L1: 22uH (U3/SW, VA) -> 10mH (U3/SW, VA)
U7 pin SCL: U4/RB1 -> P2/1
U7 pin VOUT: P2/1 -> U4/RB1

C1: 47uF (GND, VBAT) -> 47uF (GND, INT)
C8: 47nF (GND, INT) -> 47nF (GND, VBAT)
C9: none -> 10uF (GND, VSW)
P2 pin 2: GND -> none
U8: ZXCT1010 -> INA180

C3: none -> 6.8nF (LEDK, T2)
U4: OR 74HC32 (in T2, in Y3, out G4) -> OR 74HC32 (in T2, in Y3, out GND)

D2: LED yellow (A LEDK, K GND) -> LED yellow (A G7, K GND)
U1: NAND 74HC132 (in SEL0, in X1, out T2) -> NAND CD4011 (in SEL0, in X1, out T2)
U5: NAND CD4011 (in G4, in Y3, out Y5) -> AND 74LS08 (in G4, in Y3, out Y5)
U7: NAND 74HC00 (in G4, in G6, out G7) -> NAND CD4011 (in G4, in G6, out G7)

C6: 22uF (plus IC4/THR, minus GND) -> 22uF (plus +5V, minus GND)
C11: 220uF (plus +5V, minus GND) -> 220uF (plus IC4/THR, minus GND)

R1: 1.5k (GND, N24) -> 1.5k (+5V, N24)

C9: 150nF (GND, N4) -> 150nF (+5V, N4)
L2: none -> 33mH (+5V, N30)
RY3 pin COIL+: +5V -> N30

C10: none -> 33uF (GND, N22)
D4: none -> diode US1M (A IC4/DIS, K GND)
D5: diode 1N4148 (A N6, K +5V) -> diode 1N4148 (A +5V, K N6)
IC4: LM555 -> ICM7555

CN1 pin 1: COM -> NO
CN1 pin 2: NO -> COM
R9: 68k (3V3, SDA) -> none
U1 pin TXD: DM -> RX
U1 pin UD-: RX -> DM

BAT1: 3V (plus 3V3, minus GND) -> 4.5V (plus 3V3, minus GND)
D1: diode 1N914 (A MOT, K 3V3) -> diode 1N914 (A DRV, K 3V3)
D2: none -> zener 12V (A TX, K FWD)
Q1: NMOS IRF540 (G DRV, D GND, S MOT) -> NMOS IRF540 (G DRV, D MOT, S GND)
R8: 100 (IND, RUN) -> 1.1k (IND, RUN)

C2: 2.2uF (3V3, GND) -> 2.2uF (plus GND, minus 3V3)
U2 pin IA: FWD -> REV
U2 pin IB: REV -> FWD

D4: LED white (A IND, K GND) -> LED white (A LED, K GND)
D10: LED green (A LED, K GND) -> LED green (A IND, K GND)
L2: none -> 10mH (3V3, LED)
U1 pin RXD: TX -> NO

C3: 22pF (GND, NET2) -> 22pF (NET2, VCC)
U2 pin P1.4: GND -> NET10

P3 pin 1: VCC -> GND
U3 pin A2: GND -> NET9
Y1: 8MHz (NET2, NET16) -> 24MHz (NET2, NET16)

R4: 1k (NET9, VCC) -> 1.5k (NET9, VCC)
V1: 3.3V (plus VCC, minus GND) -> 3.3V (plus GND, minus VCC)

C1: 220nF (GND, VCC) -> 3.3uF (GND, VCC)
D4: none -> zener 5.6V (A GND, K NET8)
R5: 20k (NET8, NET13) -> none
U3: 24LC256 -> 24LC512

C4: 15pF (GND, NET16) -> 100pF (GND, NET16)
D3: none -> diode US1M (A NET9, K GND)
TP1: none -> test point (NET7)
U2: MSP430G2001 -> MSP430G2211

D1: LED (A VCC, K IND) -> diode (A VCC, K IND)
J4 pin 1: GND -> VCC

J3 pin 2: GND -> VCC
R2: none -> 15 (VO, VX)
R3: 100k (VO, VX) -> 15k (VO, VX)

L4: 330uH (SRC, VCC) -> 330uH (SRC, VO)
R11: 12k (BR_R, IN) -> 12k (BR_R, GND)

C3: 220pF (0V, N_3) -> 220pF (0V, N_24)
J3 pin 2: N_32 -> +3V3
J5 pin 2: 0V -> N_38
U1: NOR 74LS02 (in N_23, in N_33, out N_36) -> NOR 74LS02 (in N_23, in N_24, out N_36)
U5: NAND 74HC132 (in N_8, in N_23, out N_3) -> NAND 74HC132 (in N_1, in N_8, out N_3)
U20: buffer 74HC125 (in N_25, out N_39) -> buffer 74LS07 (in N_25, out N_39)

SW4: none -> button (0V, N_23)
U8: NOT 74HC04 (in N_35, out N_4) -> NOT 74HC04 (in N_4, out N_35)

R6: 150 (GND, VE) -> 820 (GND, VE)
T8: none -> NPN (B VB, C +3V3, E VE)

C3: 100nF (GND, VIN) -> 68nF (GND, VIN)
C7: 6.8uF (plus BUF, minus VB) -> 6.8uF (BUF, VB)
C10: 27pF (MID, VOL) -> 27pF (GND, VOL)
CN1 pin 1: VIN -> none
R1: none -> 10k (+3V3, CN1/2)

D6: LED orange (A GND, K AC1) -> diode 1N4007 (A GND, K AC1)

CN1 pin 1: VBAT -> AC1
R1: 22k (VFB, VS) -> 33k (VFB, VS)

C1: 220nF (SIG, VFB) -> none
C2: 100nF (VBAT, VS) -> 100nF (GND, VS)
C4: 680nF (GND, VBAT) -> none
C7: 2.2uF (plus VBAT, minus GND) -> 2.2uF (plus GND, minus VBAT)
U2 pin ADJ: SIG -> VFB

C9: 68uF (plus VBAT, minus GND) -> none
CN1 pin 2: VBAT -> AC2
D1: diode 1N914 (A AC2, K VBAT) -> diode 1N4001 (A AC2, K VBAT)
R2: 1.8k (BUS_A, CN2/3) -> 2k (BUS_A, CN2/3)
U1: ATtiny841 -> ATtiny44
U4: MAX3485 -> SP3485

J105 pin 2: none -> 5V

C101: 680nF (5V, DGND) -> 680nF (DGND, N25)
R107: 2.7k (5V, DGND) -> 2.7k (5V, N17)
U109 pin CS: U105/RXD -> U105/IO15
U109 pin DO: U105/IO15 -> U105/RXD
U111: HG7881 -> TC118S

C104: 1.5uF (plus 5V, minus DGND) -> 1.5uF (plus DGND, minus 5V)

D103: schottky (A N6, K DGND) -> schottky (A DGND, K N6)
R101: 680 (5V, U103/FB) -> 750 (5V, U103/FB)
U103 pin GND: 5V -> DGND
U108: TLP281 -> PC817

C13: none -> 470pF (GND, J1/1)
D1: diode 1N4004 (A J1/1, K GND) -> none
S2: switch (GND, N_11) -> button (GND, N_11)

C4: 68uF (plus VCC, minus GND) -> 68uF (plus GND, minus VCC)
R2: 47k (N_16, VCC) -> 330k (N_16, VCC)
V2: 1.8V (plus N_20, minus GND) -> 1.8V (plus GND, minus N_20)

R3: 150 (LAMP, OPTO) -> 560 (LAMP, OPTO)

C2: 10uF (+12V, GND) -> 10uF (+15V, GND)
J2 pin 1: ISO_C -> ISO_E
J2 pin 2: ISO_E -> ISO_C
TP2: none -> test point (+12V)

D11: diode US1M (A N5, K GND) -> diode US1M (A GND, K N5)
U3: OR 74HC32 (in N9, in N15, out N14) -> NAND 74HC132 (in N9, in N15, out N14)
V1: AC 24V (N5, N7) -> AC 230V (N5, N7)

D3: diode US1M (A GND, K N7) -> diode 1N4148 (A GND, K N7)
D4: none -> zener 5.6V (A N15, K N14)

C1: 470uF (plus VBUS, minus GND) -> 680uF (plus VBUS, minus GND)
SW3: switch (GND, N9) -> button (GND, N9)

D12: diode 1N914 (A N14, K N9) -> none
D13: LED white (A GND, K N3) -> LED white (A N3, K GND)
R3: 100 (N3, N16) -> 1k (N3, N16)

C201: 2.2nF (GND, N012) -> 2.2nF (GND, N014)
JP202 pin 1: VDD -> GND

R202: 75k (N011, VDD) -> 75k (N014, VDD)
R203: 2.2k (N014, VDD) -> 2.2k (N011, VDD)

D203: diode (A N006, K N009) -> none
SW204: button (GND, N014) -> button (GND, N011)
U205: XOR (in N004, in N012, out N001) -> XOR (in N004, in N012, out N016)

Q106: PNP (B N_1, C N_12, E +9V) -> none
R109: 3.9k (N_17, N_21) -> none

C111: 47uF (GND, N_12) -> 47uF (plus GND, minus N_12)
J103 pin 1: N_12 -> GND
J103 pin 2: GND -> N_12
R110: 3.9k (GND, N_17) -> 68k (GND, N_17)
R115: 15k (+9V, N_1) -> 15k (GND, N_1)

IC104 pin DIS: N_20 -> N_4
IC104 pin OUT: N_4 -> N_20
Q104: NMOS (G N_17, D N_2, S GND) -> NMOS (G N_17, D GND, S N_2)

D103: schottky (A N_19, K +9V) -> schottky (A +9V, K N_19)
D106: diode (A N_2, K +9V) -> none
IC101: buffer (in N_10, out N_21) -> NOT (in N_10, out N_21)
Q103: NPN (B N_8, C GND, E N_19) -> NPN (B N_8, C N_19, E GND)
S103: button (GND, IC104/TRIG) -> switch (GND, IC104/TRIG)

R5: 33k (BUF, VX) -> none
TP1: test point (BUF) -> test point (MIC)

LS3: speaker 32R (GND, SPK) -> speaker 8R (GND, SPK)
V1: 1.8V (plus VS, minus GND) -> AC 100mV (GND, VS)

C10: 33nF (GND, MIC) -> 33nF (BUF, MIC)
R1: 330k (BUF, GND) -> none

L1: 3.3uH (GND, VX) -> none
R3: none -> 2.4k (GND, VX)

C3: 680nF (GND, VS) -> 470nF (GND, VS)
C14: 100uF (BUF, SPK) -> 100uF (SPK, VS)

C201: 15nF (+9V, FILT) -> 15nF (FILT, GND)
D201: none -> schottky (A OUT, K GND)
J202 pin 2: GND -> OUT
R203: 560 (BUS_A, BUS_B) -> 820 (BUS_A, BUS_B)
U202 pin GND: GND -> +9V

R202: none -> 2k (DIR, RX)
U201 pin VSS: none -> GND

--*--

Activity =
Using the data above, print exactly the lines from the line that contains "J2 pin 1: ISO_C -> ISO_E" through the line that contains "S103: button (GND, IC104/TRIG)", with both included.

Response below =
J2 pin 1: ISO_C -> ISO_E
J2 pin 2: ISO_E -> ISO_C
TP2: none -> test point (+12V)

D11: diode US1M (A N5, K GND) -> diode US1M (A GND, K N5)
U3: OR 74HC32 (in N9, in N15, out N14) -> NAND 74HC132 (in N9, in N15, out N14)
V1: AC 24V (N5, N7) -> AC 230V (N5, N7)

D3: diode US1M (A GND, K N7) -> diode 1N4148 (A GND, K N7)
D4: none -> zener 5.6V (A N15, K N14)

C1: 470uF (plus VBUS, minus GND) -> 680uF (plus VBUS, minus GND)
SW3: switch (GND, N9) -> button (GND, N9)

D12: diode 1N914 (A N14, K N9) -> none
D13: LED white (A GND, K N3) -> LED white (A N3, K GND)
R3: 100 (N3, N16) -> 1k (N3, N16)

C201: 2.2nF (GND, N012) -> 2.2nF (GND, N014)
JP202 pin 1: VDD -> GND

R202: 75k (N011, VDD) -> 75k (N014, VDD)
R203: 2.2k (N014, VDD) -> 2.2k (N011, VDD)

D203: diode (A N006, K N009) -> none
SW204: button (GND, N014) -> button (GND, N011)
U205: XOR (in N004, in N012, out N001) -> XOR (in N004, in N012, out N016)

Q106: PNP (B N_1, C N_12, E +9V) -> none
R109: 3.9k (N_17, N_21) -> none

C111: 47uF (GND, N_12) -> 47uF (plus GND, minus N_12)
J103 pin 1: N_12 -> GND
J103 pin 2: GND -> N_12
R110: 3.9k (GND, N_17) -> 68k (GND, N_17)
R115: 15k (+9V, N_1) -> 15k (GND, N_1)

IC104 pin DIS: N_20 -> N_4
IC104 pin OUT: N_4 -> N_20
Q104: NMOS (G N_17, D N_2, S GND) -> NMOS (G N_17, D GND, S N_2)

D103: schottky (A N_19, K +9V) -> schottky (A +9V, K N_19)
D106: diode (A N_2, K +9V) -> none
IC101: buffer (in N_10, out N_21) -> NOT (in N_10, out N_21)
Q103: NPN (B N_8, C GND, E N_19) -> NPN (B N_8, C N_19, E GND)
S103: button (GND, IC104/TRIG) -> switch (GND, IC104/TRIG)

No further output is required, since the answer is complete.